• _Exercise requirements_
Your output is the line containing "F1: 750mA (GND, N001) -> none" plus all lines after it to the end of the records, reproduced exactly, with nothing else.

== Provided data

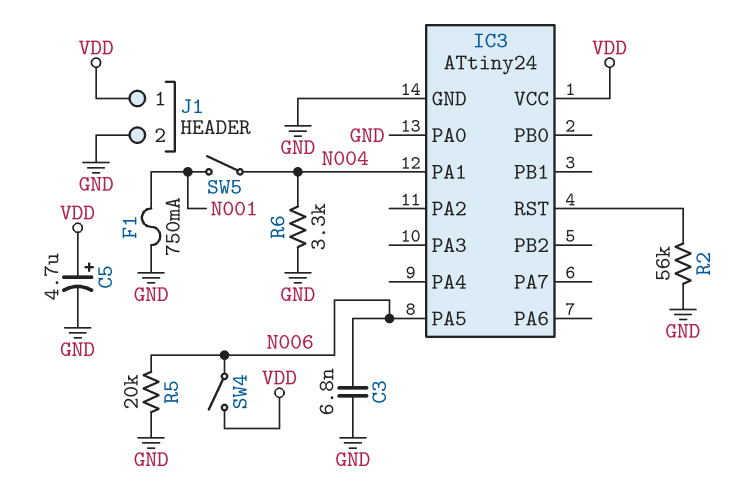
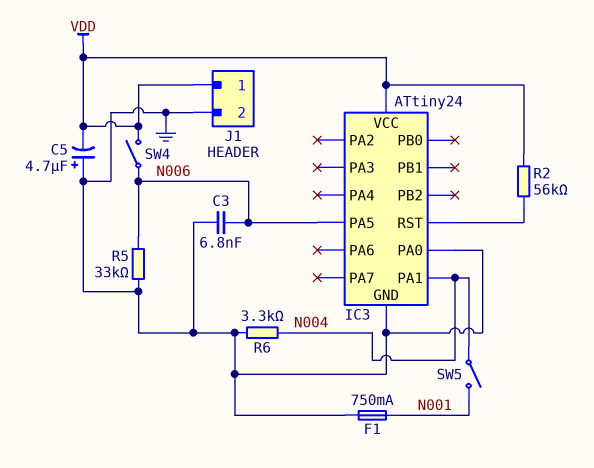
C5: 4.7uF (plus VDD, minus GND) -> 4.7uF (plus GND, minus VDD)
R2: 56k (GND, IC3/RST) -> 56k (IC3/RST, VDD)
R5: 20k (GND, N006) -> 33k (GND, N006)

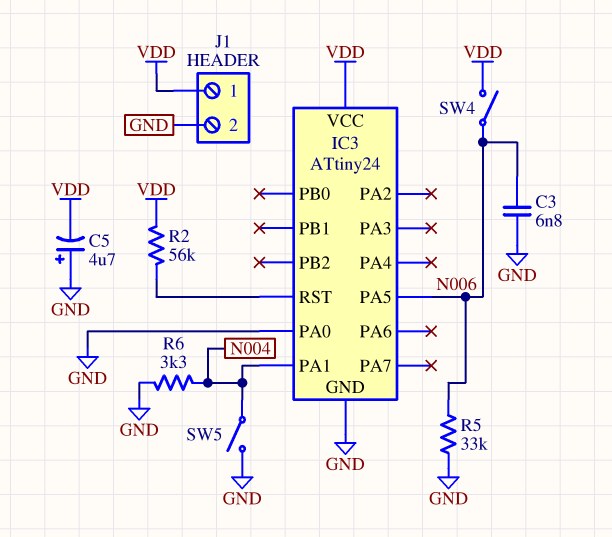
F1: 750mA (GND, N001) -> none
SW5: switch (N001, N004) -> switch (GND, N004)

====

• _Task answer_
F1: 750mA (GND, N001) -> none
SW5: switch (N001, N004) -> switch (GND, N004)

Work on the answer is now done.